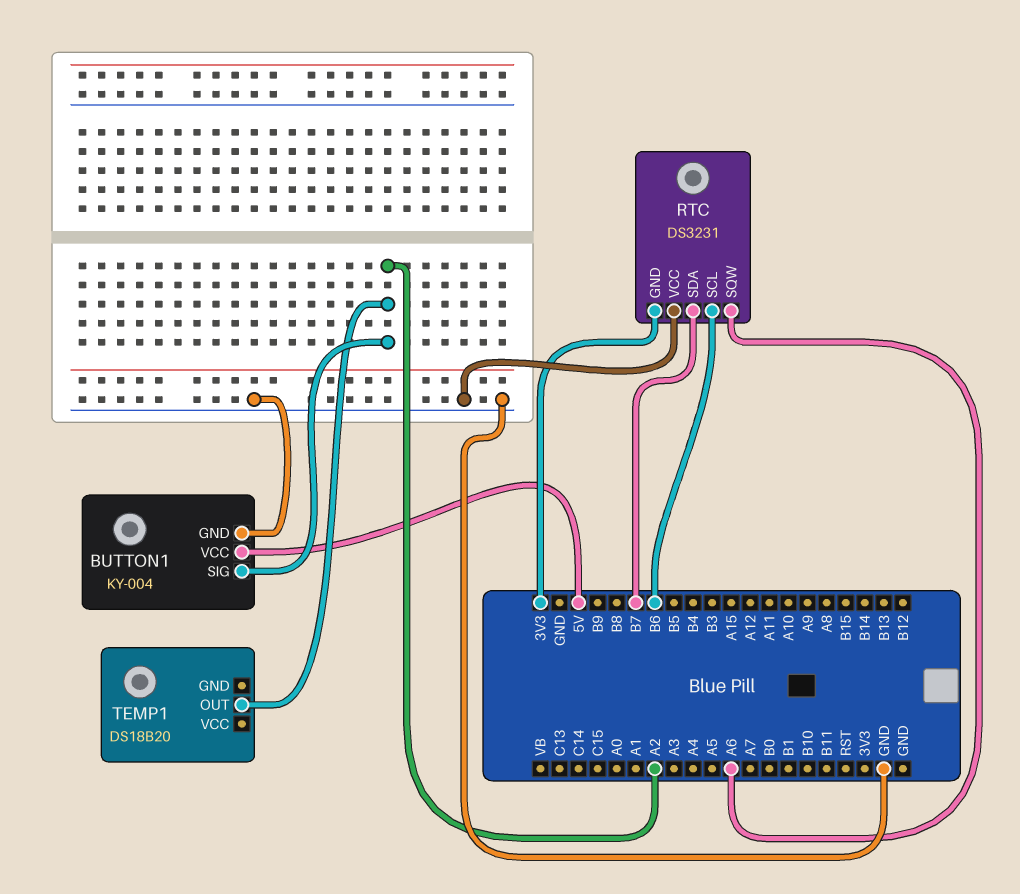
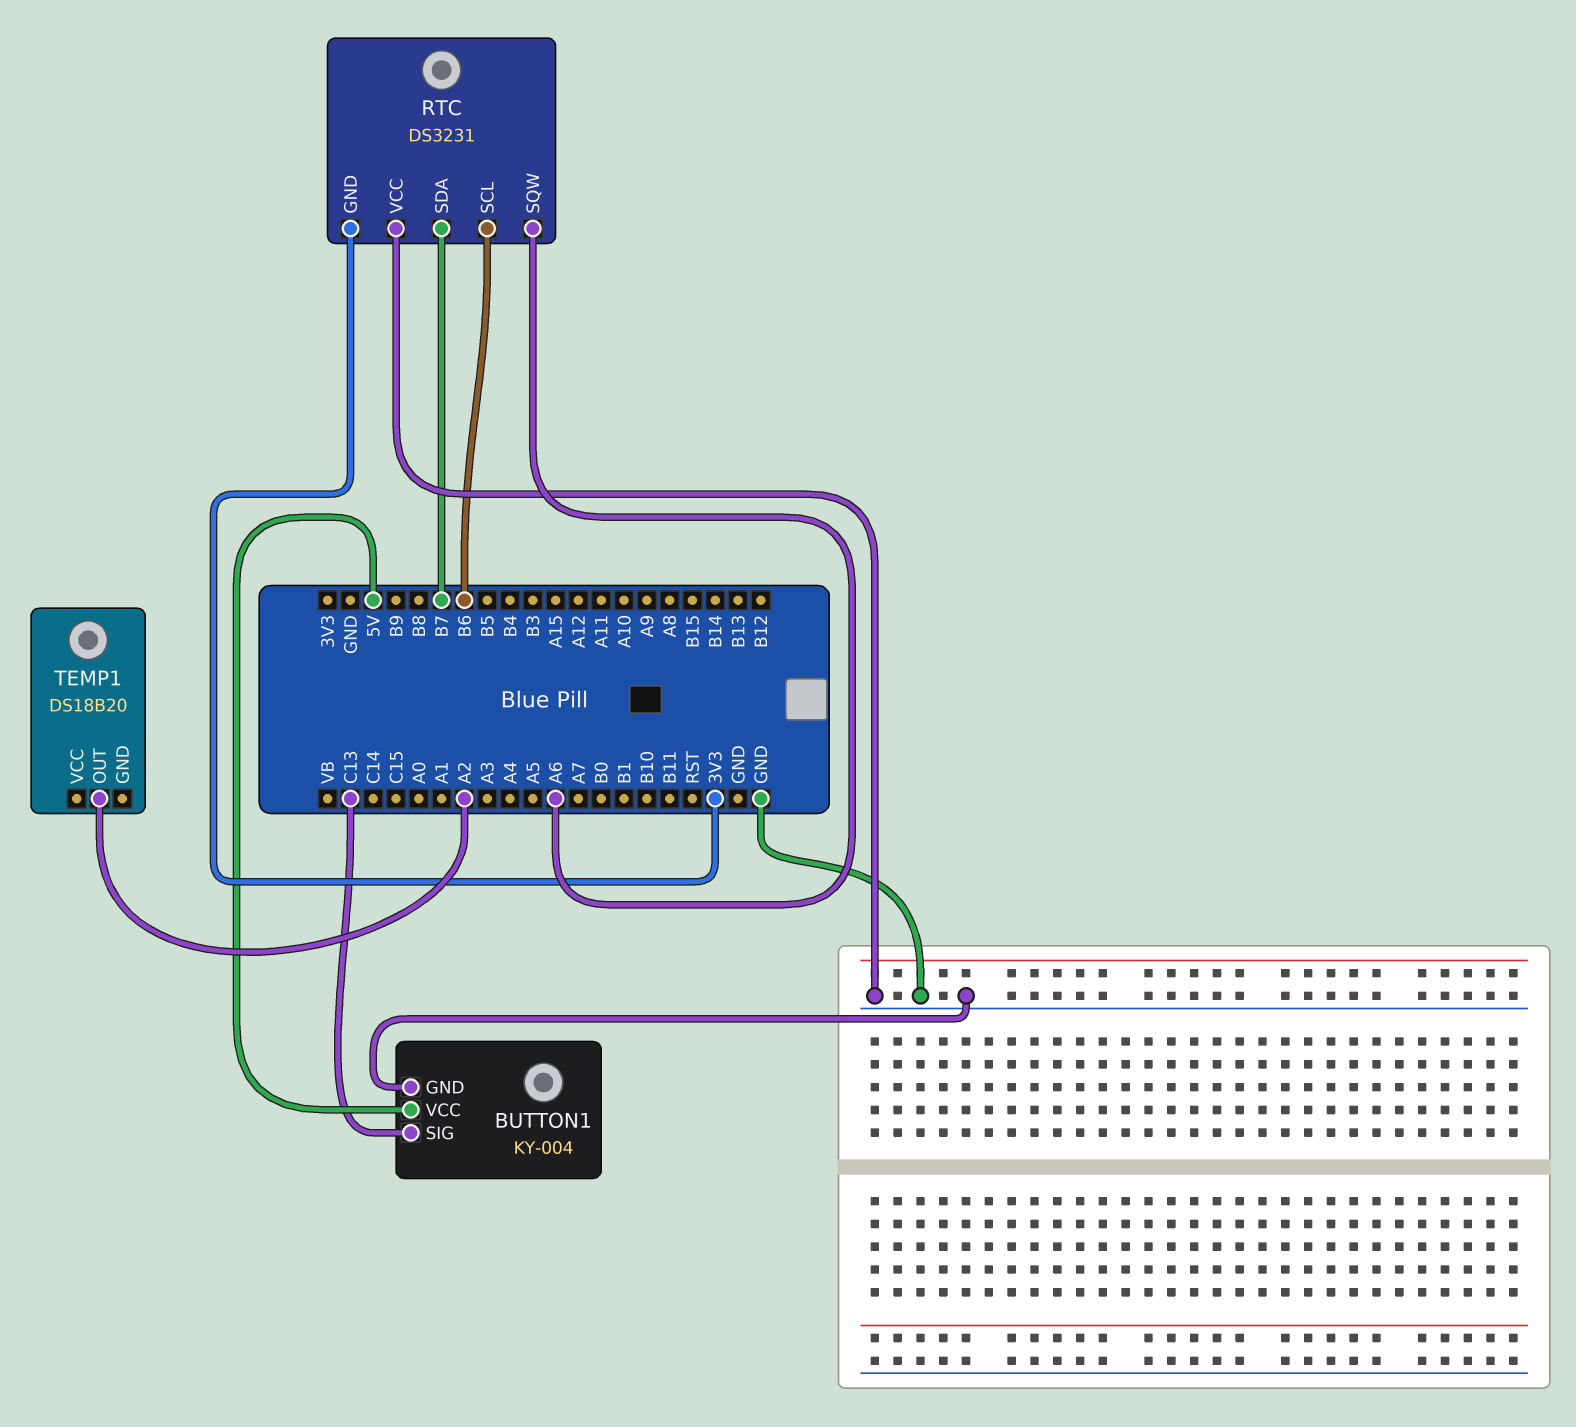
BUTTON1 pin SIG: A2 -> C13

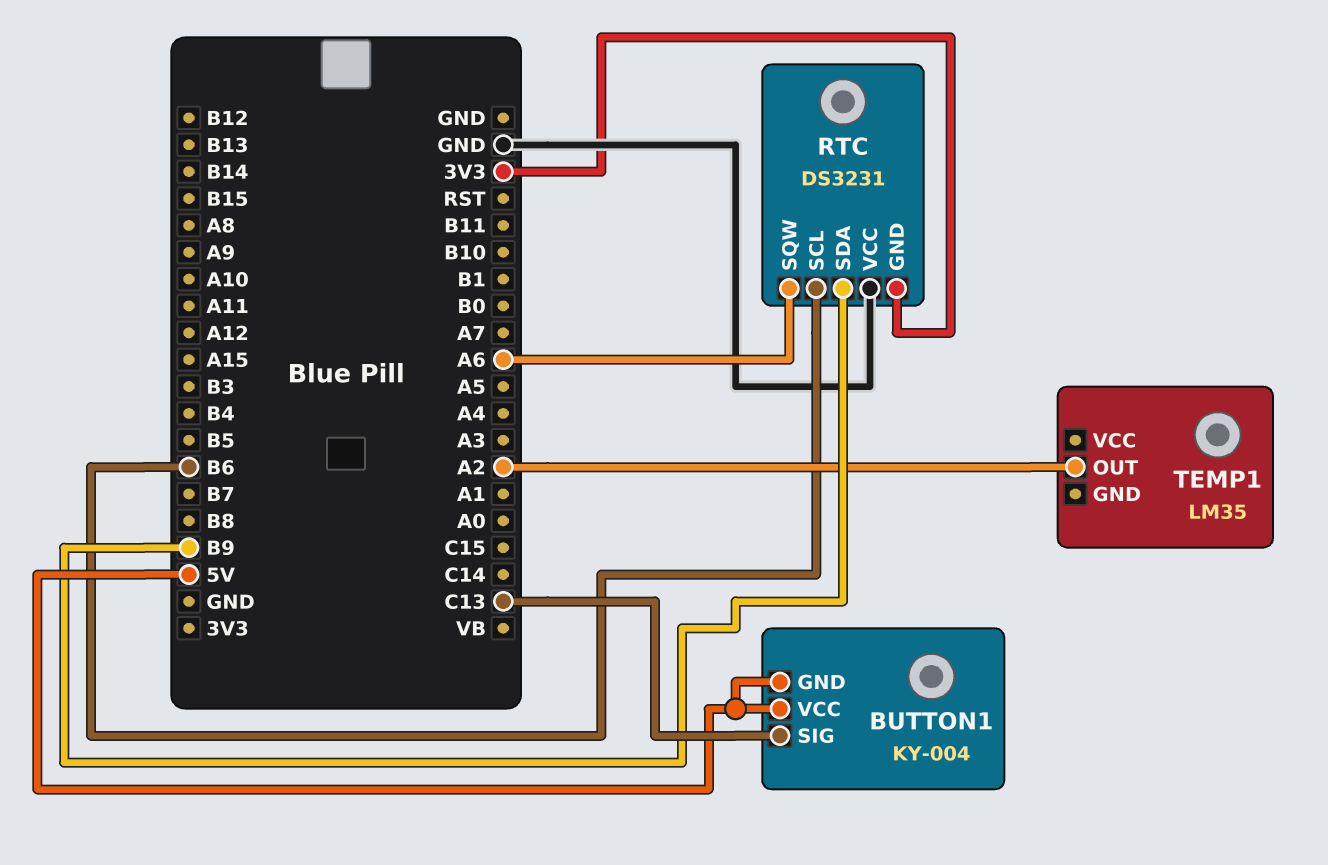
BUTTON1 pin GND: GND -> 5V
RTC pin SDA: B7 -> B9
TEMP1: DS18B20 -> LM35

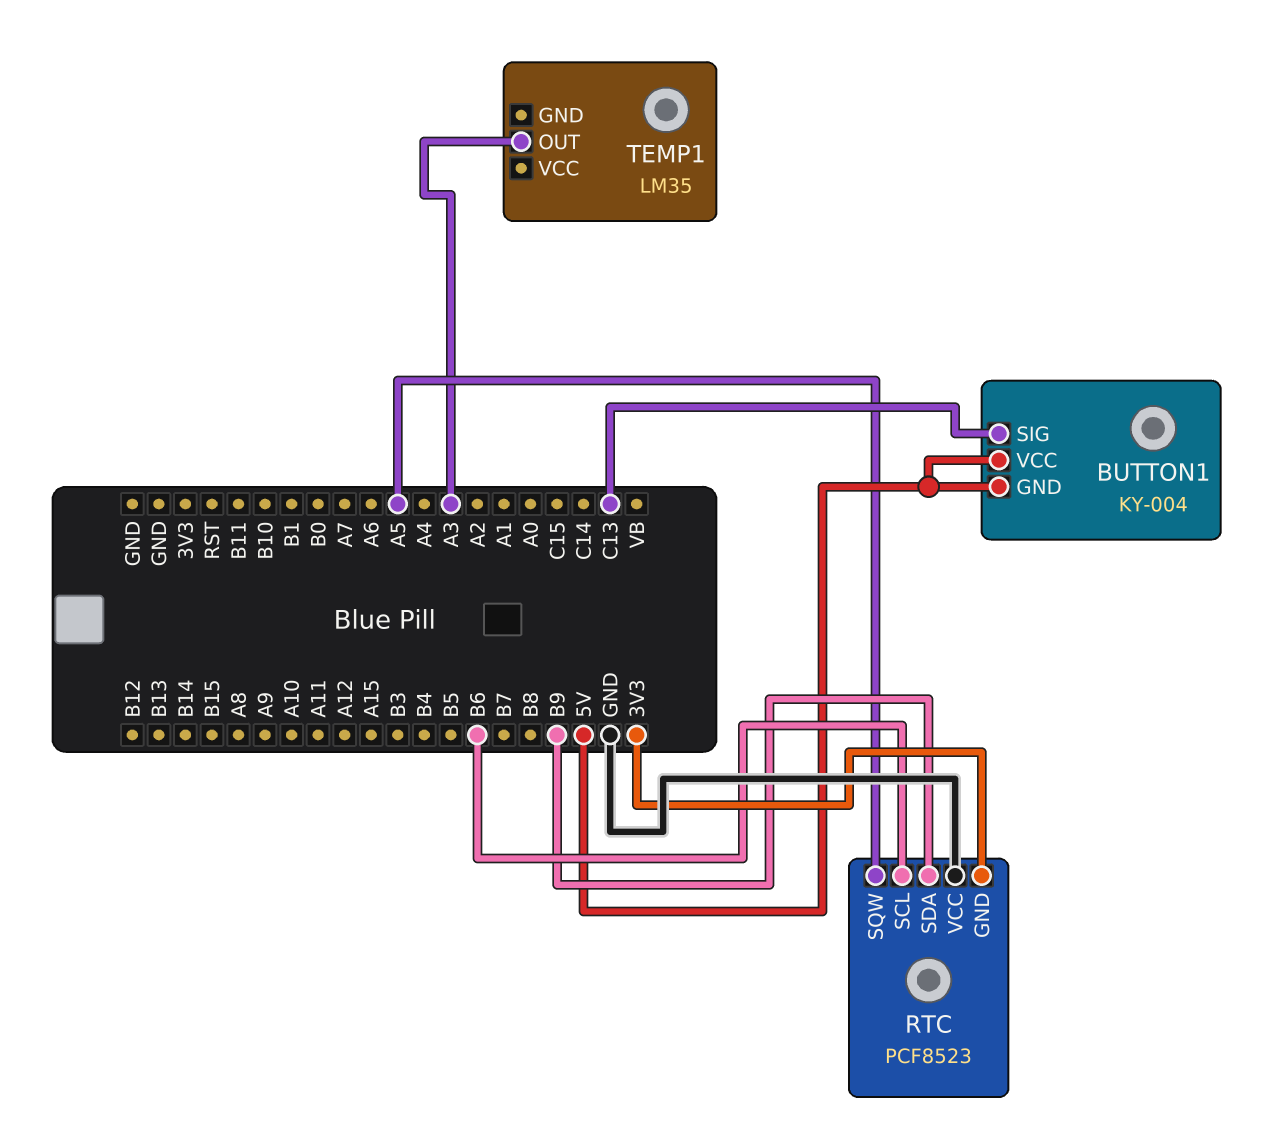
RTC: DS3231 -> PCF8523
RTC pin SQW: A6 -> A5
TEMP1 pin OUT: A2 -> A3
=-=-=-=-=
§ **Task to complete**:
Your task is to reproduce exactly the lines from the one that holds "RTC pin SDA: B7 -> B9" to the last line of the listing, and only those, omitting the pictures.

§ **Exercise answer**:
RTC pin SDA: B7 -> B9
TEMP1: DS18B20 -> LM35

RTC: DS3231 -> PCF8523
RTC pin SQW: A6 -> A5
TEMP1 pin OUT: A2 -> A3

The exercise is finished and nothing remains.